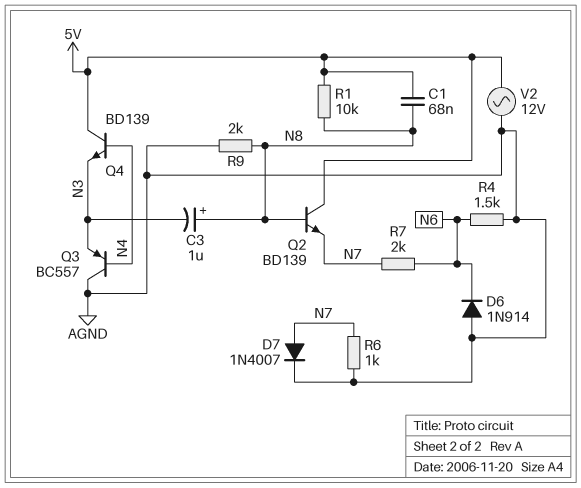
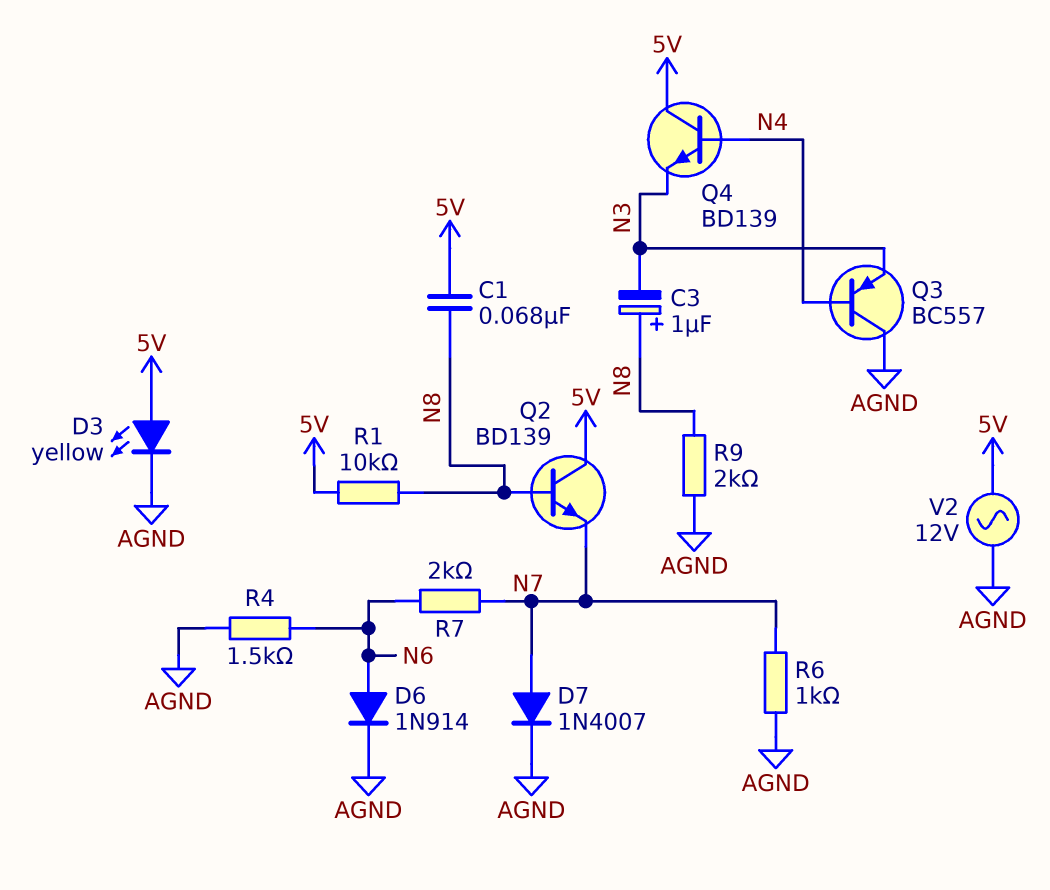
D3: none -> LED yellow (A 5V, K AGND)
D6: diode 1N914 (A AGND, K N6) -> diode 1N914 (A N6, K AGND)

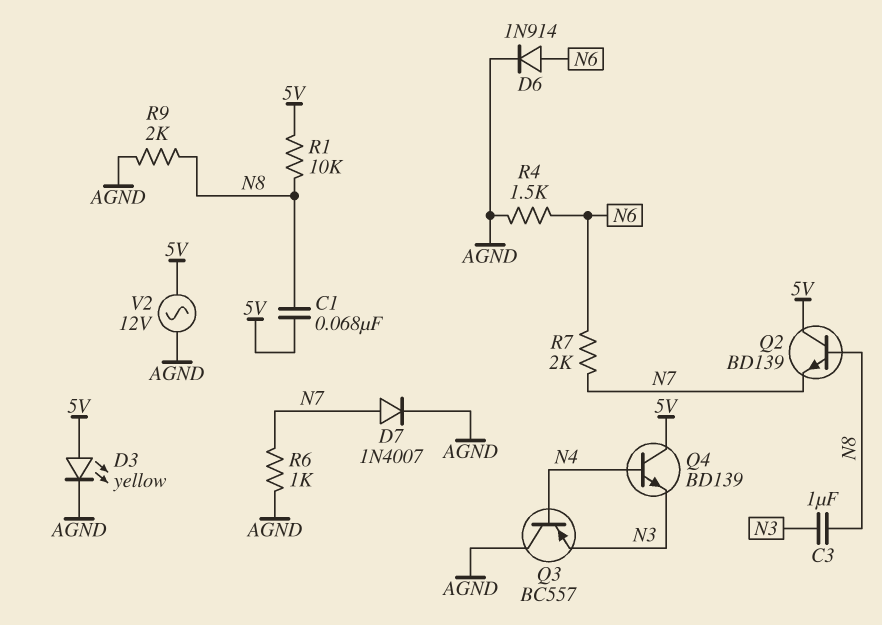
C3: 1uF (plus N8, minus N3) -> 1uF (N3, N8)

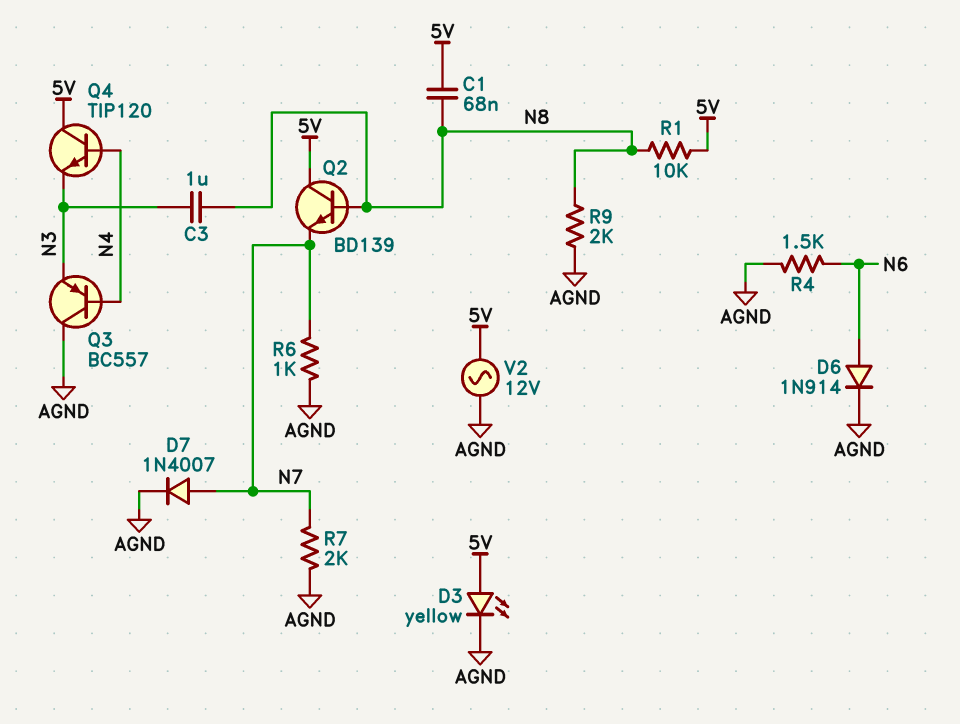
Q4: NPN BD139 (B N4, C 5V, E N3) -> NPN TIP120 (B N4, C 5V, E N3)
R7: 2k (N6, N7) -> 2k (AGND, N7)

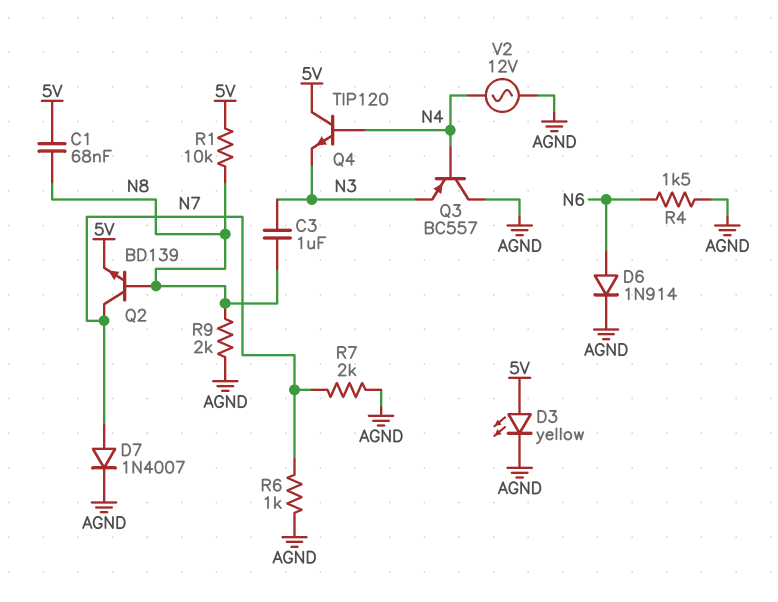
Q2: NPN BD139 (B N8, C 5V, E N7) -> NPN BD139 (B N8, C N7, E 5V)
V2: AC 12V (5V, AGND) -> AC 12V (AGND, N4)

- Activity: Every word of the material, and none of its pictures, should be set down again.

- Answer for this exercise:
D3: none -> LED yellow (A 5V, K AGND)
D6: diode 1N914 (A AGND, K N6) -> diode 1N914 (A N6, K AGND)

C3: 1uF (plus N8, minus N3) -> 1uF (N3, N8)

Q4: NPN BD139 (B N4, C 5V, E N3) -> NPN TIP120 (B N4, C 5V, E N3)
R7: 2k (N6, N7) -> 2k (AGND, N7)

Q2: NPN BD139 (B N8, C 5V, E N7) -> NPN BD139 (B N8, C N7, E 5V)
V2: AC 12V (5V, AGND) -> AC 12V (AGND, N4)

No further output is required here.